REQUIRED WORK ▸ Would you return the lines between the one holding "camera: 30 degrees left, 10 degrees down" and the one holding "grey fork [641,565,784,682]", inclusive, and only those, exactly as they stand in the listing below?

THE DATA ▸
§ §

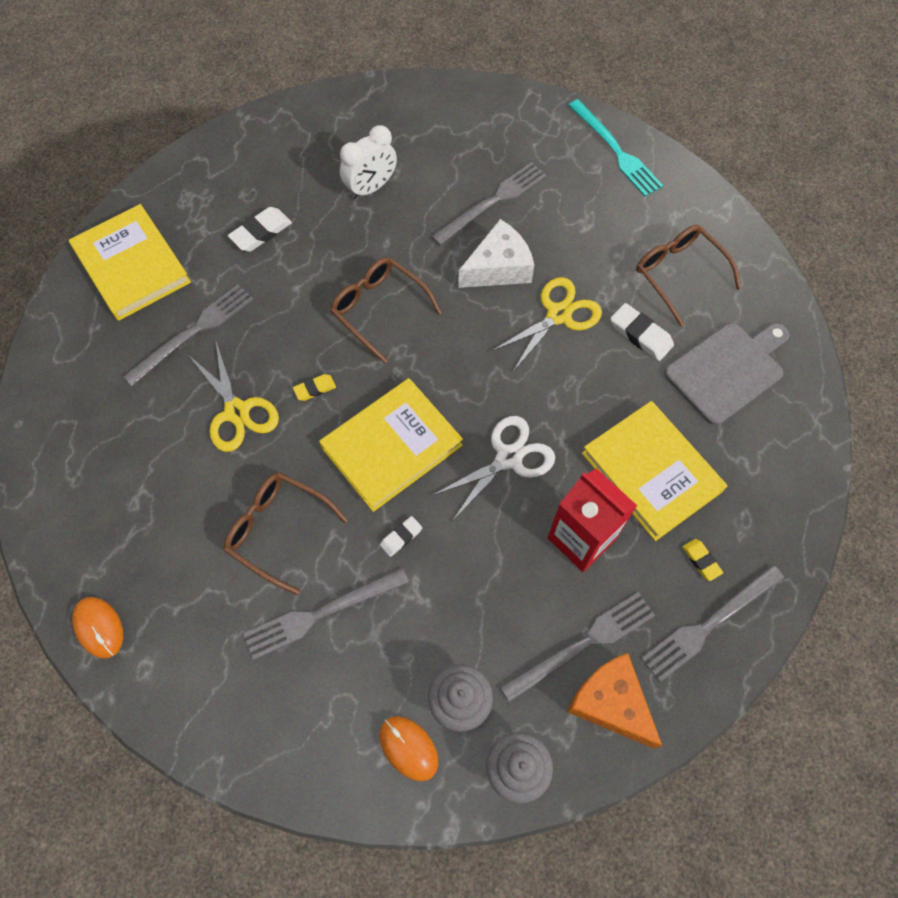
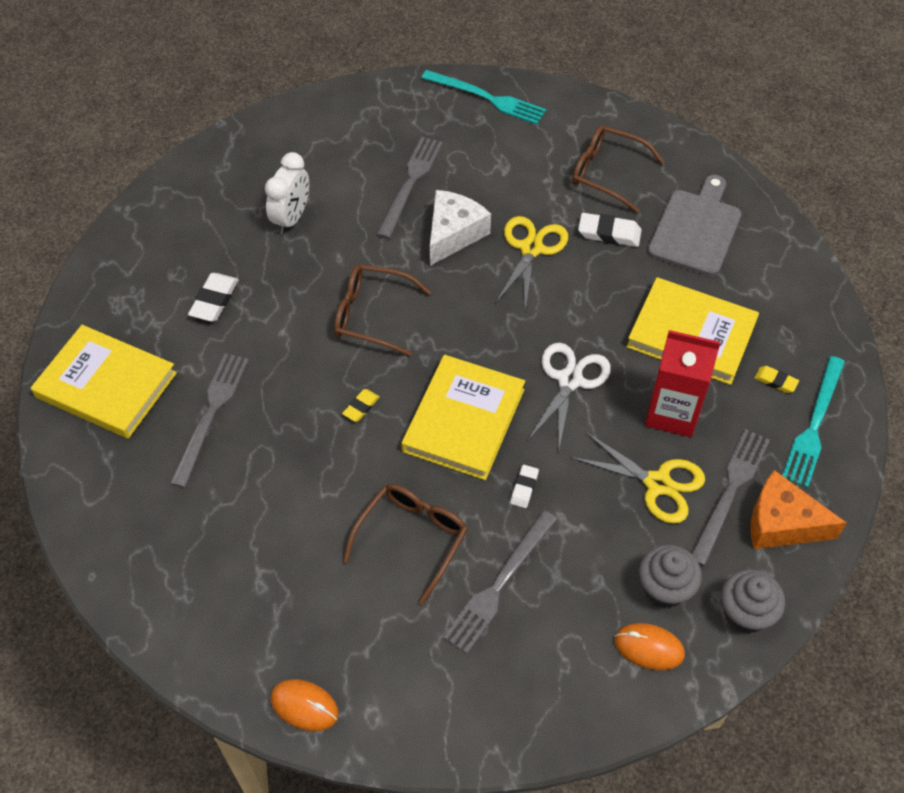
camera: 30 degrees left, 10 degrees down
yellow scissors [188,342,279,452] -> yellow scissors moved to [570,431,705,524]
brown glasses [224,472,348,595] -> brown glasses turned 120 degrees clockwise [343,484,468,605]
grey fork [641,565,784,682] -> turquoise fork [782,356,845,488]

§ §

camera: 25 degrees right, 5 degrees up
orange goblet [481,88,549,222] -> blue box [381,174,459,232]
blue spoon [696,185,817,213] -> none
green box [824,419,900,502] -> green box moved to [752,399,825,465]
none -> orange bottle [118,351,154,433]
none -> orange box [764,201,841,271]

§ §

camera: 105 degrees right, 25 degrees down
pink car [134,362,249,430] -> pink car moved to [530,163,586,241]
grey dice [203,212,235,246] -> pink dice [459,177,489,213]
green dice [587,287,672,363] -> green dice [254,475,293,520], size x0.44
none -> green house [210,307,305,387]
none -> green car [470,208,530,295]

§ §

TASK OUTPUT ▸
camera: 30 degrees left, 10 degrees down
yellow scissors [188,342,279,452] -> yellow scissors moved to [570,431,705,524]
brown glasses [224,472,348,595] -> brown glasses turned 120 degrees clockwise [343,484,468,605]
grey fork [641,565,784,682] -> turquoise fork [782,356,845,488]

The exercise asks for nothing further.